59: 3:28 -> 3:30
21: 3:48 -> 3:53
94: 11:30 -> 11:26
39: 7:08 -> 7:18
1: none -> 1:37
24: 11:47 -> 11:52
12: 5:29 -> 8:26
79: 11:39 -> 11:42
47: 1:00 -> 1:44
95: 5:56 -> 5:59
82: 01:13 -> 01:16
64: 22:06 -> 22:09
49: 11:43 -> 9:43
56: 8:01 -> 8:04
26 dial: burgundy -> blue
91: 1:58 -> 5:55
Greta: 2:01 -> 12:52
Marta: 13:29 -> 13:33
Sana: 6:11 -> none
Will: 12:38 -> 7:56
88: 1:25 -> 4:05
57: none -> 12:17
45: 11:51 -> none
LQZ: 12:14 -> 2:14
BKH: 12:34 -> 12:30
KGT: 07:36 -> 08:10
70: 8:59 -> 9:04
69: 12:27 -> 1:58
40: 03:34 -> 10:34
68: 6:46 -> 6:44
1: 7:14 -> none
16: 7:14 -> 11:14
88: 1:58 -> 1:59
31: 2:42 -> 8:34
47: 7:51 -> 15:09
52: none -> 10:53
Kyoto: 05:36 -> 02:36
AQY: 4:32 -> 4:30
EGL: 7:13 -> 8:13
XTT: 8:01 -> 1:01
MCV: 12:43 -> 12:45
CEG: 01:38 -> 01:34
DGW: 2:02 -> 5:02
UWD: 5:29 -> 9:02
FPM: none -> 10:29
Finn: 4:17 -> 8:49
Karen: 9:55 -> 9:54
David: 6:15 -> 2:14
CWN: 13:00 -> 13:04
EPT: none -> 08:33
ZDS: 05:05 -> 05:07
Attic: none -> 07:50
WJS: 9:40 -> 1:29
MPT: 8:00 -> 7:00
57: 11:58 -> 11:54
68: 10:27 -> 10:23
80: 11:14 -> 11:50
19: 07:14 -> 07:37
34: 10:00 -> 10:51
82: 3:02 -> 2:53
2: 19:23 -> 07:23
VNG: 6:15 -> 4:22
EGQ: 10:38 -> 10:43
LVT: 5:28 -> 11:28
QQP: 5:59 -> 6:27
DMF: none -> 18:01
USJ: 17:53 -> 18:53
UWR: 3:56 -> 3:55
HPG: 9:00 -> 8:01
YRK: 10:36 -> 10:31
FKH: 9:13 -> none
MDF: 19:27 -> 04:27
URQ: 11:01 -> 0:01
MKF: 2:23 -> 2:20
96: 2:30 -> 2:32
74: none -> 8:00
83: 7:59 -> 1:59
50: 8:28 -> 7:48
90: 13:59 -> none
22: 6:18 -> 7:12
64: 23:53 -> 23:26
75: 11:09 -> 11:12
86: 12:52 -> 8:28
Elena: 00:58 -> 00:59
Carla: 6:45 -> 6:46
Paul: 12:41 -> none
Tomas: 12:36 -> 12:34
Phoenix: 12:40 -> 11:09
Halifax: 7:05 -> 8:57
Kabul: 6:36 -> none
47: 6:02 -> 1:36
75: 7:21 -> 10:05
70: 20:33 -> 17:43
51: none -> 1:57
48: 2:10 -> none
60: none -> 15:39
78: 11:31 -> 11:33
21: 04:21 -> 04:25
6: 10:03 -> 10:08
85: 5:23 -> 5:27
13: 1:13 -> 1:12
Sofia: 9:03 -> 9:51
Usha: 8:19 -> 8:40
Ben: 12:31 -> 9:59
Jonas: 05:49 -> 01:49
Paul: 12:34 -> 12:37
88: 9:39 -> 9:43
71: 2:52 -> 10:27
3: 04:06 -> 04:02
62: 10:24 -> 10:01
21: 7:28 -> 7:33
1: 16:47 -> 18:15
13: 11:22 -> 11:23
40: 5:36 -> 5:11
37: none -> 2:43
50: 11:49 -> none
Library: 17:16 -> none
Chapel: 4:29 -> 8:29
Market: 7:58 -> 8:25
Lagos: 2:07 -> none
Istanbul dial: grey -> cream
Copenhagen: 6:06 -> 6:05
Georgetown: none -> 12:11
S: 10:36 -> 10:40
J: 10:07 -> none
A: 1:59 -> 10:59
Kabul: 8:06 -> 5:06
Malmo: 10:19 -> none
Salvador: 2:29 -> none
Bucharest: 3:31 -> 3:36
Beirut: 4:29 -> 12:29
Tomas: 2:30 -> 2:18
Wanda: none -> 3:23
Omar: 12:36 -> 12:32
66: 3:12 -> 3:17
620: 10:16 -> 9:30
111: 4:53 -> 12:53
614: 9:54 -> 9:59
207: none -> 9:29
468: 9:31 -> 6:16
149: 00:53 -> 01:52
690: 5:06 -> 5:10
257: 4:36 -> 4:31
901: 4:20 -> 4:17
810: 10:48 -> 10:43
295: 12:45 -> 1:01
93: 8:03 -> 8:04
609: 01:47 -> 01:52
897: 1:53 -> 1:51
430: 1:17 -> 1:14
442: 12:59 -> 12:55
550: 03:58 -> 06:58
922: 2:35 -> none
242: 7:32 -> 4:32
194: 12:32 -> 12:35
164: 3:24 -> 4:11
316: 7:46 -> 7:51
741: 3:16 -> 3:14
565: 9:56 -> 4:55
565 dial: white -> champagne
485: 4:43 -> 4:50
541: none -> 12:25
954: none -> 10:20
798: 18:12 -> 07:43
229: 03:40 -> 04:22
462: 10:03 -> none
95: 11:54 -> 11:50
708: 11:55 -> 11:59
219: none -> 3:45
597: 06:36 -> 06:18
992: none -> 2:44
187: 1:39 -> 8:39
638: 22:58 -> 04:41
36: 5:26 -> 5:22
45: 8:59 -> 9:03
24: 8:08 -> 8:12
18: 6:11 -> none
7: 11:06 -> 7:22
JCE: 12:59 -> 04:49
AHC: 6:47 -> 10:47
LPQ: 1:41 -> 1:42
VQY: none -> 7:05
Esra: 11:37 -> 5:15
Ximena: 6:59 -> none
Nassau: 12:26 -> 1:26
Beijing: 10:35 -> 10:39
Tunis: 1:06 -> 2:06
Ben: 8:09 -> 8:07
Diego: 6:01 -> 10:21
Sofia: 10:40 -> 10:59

━━━━━━━━

-- Task brief --
Please write out every one of the records again, replacing "dial" with "face" wherever it occurs and changing nothing else.

-- The response --
59: 3:28 -> 3:30
21: 3:48 -> 3:53
94: 11:30 -> 11:26
39: 7:08 -> 7:18
1: none -> 1:37
24: 11:47 -> 11:52
12: 5:29 -> 8:26
79: 11:39 -> 11:42
47: 1:00 -> 1:44
95: 5:56 -> 5:59
82: 01:13 -> 01:16
64: 22:06 -> 22:09
49: 11:43 -> 9:43
56: 8:01 -> 8:04
26 face: burgundy -> blue
91: 1:58 -> 5:55
Greta: 2:01 -> 12:52
Marta: 13:29 -> 13:33
Sana: 6:11 -> none
Will: 12:38 -> 7:56
88: 1:25 -> 4:05
57: none -> 12:17
45: 11:51 -> none
LQZ: 12:14 -> 2:14
BKH: 12:34 -> 12:30
KGT: 07:36 -> 08:10
70: 8:59 -> 9:04
69: 12:27 -> 1:58
40: 03:34 -> 10:34
68: 6:46 -> 6:44
1: 7:14 -> none
16: 7:14 -> 11:14
88: 1:58 -> 1:59
31: 2:42 -> 8:34
47: 7:51 -> 15:09
52: none -> 10:53
Kyoto: 05:36 -> 02:36
AQY: 4:32 -> 4:30
EGL: 7:13 -> 8:13
XTT: 8:01 -> 1:01
MCV: 12:43 -> 12:45
CEG: 01:38 -> 01:34
DGW: 2:02 -> 5:02
UWD: 5:29 -> 9:02
FPM: none -> 10:29
Finn: 4:17 -> 8:49
Karen: 9:55 -> 9:54
David: 6:15 -> 2:14
CWN: 13:00 -> 13:04
EPT: none -> 08:33
ZDS: 05:05 -> 05:07
Attic: none -> 07:50
WJS: 9:40 -> 1:29
MPT: 8:00 -> 7:00
57: 11:58 -> 11:54
68: 10:27 -> 10:23
80: 11:14 -> 11:50
19: 07:14 -> 07:37
34: 10:00 -> 10:51
82: 3:02 -> 2:53
2: 19:23 -> 07:23
VNG: 6:15 -> 4:22
EGQ: 10:38 -> 10:43
LVT: 5:28 -> 11:28
QQP: 5:59 -> 6:27
DMF: none -> 18:01
USJ: 17:53 -> 18:53
UWR: 3:56 -> 3:55
HPG: 9:00 -> 8:01
YRK: 10:36 -> 10:31
FKH: 9:13 -> none
MDF: 19:27 -> 04:27
URQ: 11:01 -> 0:01
MKF: 2:23 -> 2:20
96: 2:30 -> 2:32
74: none -> 8:00
83: 7:59 -> 1:59
50: 8:28 -> 7:48
90: 13:59 -> none
22: 6:18 -> 7:12
64: 23:53 -> 23:26
75: 11:09 -> 11:12
86: 12:52 -> 8:28
Elena: 00:58 -> 00:59
Carla: 6:45 -> 6:46
Paul: 12:41 -> none
Tomas: 12:36 -> 12:34
Phoenix: 12:40 -> 11:09
Halifax: 7:05 -> 8:57
Kabul: 6:36 -> none
47: 6:02 -> 1:36
75: 7:21 -> 10:05
70: 20:33 -> 17:43
51: none -> 1:57
48: 2:10 -> none
60: none -> 15:39
78: 11:31 -> 11:33
21: 04:21 -> 04:25
6: 10:03 -> 10:08
85: 5:23 -> 5:27
13: 1:13 -> 1:12
Sofia: 9:03 -> 9:51
Usha: 8:19 -> 8:40
Ben: 12:31 -> 9:59
Jonas: 05:49 -> 01:49
Paul: 12:34 -> 12:37
88: 9:39 -> 9:43
71: 2:52 -> 10:27
3: 04:06 -> 04:02
62: 10:24 -> 10:01
21: 7:28 -> 7:33
1: 16:47 -> 18:15
13: 11:22 -> 11:23
40: 5:36 -> 5:11
37: none -> 2:43
50: 11:49 -> none
Library: 17:16 -> none
Chapel: 4:29 -> 8:29
Market: 7:58 -> 8:25
Lagos: 2:07 -> none
Istanbul face: grey -> cream
Copenhagen: 6:06 -> 6:05
Georgetown: none -> 12:11
S: 10:36 -> 10:40
J: 10:07 -> none
A: 1:59 -> 10:59
Kabul: 8:06 -> 5:06
Malmo: 10:19 -> none
Salvador: 2:29 -> none
Bucharest: 3:31 -> 3:36
Beirut: 4:29 -> 12:29
Tomas: 2:30 -> 2:18
Wanda: none -> 3:23
Omar: 12:36 -> 12:32
66: 3:12 -> 3:17
620: 10:16 -> 9:30
111: 4:53 -> 12:53
614: 9:54 -> 9:59
207: none -> 9:29
468: 9:31 -> 6:16
149: 00:53 -> 01:52
690: 5:06 -> 5:10
257: 4:36 -> 4:31
901: 4:20 -> 4:17
810: 10:48 -> 10:43
295: 12:45 -> 1:01
93: 8:03 -> 8:04
609: 01:47 -> 01:52
897: 1:53 -> 1:51
430: 1:17 -> 1:14
442: 12:59 -> 12:55
550: 03:58 -> 06:58
922: 2:35 -> none
242: 7:32 -> 4:32
194: 12:32 -> 12:35
164: 3:24 -> 4:11
316: 7:46 -> 7:51
741: 3:16 -> 3:14
565: 9:56 -> 4:55
565 face: white -> champagne
485: 4:43 -> 4:50
541: none -> 12:25
954: none -> 10:20
798: 18:12 -> 07:43
229: 03:40 -> 04:22
462: 10:03 -> none
95: 11:54 -> 11:50
708: 11:55 -> 11:59
219: none -> 3:45
597: 06:36 -> 06:18
992: none -> 2:44
187: 1:39 -> 8:39
638: 22:58 -> 04:41
36: 5:26 -> 5:22
45: 8:59 -> 9:03
24: 8:08 -> 8:12
18: 6:11 -> none
7: 11:06 -> 7:22
JCE: 12:59 -> 04:49
AHC: 6:47 -> 10:47
LPQ: 1:41 -> 1:42
VQY: none -> 7:05
Esra: 11:37 -> 5:15
Ximena: 6:59 -> none
Nassau: 12:26 -> 1:26
Beijing: 10:35 -> 10:39
Tunis: 1:06 -> 2:06
Ben: 8:09 -> 8:07
Diego: 6:01 -> 10:21
Sofia: 10:40 -> 10:59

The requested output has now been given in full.